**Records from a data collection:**
════

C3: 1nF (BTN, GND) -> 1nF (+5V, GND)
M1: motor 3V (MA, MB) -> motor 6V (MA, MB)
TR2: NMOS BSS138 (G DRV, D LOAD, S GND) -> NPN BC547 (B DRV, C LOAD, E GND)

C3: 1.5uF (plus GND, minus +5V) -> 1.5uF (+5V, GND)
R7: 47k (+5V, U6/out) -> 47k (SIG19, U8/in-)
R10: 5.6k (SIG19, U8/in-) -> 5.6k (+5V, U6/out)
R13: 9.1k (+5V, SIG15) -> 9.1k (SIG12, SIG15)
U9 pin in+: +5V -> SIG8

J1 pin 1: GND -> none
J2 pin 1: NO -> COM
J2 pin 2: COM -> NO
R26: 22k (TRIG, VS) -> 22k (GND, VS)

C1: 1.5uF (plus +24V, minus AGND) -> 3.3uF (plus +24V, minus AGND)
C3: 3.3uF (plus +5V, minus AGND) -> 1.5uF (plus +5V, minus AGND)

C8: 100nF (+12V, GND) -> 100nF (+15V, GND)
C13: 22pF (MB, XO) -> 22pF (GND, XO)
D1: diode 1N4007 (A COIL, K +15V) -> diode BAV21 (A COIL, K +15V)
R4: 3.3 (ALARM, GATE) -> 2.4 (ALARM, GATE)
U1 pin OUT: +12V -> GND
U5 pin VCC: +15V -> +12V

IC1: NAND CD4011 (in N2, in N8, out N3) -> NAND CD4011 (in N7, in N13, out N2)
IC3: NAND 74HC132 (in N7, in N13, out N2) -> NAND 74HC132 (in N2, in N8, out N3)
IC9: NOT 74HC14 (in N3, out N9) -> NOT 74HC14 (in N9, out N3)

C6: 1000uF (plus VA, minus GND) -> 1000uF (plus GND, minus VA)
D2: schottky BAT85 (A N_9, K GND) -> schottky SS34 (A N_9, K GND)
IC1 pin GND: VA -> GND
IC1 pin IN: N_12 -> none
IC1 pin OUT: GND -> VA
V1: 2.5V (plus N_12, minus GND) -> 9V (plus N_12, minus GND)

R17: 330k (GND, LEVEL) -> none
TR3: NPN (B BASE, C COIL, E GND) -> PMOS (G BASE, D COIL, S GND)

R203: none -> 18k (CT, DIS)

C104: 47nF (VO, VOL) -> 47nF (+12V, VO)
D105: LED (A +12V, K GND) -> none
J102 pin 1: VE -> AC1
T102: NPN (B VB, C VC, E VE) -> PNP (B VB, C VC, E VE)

════

**What the task requires:**
What is needed here is an exact reproduction of all the entries.

**Exercise response:**
C3: 1nF (BTN, GND) -> 1nF (+5V, GND)
M1: motor 3V (MA, MB) -> motor 6V (MA, MB)
TR2: NMOS BSS138 (G DRV, D LOAD, S GND) -> NPN BC547 (B DRV, C LOAD, E GND)

C3: 1.5uF (plus GND, minus +5V) -> 1.5uF (+5V, GND)
R7: 47k (+5V, U6/out) -> 47k (SIG19, U8/in-)
R10: 5.6k (SIG19, U8/in-) -> 5.6k (+5V, U6/out)
R13: 9.1k (+5V, SIG15) -> 9.1k (SIG12, SIG15)
U9 pin in+: +5V -> SIG8

J1 pin 1: GND -> none
J2 pin 1: NO -> COM
J2 pin 2: COM -> NO
R26: 22k (TRIG, VS) -> 22k (GND, VS)

C1: 1.5uF (plus +24V, minus AGND) -> 3.3uF (plus +24V, minus AGND)
C3: 3.3uF (plus +5V, minus AGND) -> 1.5uF (plus +5V, minus AGND)

C8: 100nF (+12V, GND) -> 100nF (+15V, GND)
C13: 22pF (MB, XO) -> 22pF (GND, XO)
D1: diode 1N4007 (A COIL, K +15V) -> diode BAV21 (A COIL, K +15V)
R4: 3.3 (ALARM, GATE) -> 2.4 (ALARM, GATE)
U1 pin OUT: +12V -> GND
U5 pin VCC: +15V -> +12V

IC1: NAND CD4011 (in N2, in N8, out N3) -> NAND CD4011 (in N7, in N13, out N2)
IC3: NAND 74HC132 (in N7, in N13, out N2) -> NAND 74HC132 (in N2, in N8, out N3)
IC9: NOT 74HC14 (in N3, out N9) -> NOT 74HC14 (in N9, out N3)

C6: 1000uF (plus VA, minus GND) -> 1000uF (plus GND, minus VA)
D2: schottky BAT85 (A N_9, K GND) -> schottky SS34 (A N_9, K GND)
IC1 pin GND: VA -> GND
IC1 pin IN: N_12 -> none
IC1 pin OUT: GND -> VA
V1: 2.5V (plus N_12, minus GND) -> 9V (plus N_12, minus GND)

R17: 330k (GND, LEVEL) -> none
TR3: NPN (B BASE, C COIL, E GND) -> PMOS (G BASE, D COIL, S GND)

R203: none -> 18k (CT, DIS)

C104: 47nF (VO, VOL) -> 47nF (+12V, VO)
D105: LED (A +12V, K GND) -> none
J102 pin 1: VE -> AC1
T102: NPN (B VB, C VC, E VE) -> PNP (B VB, C VC, E VE)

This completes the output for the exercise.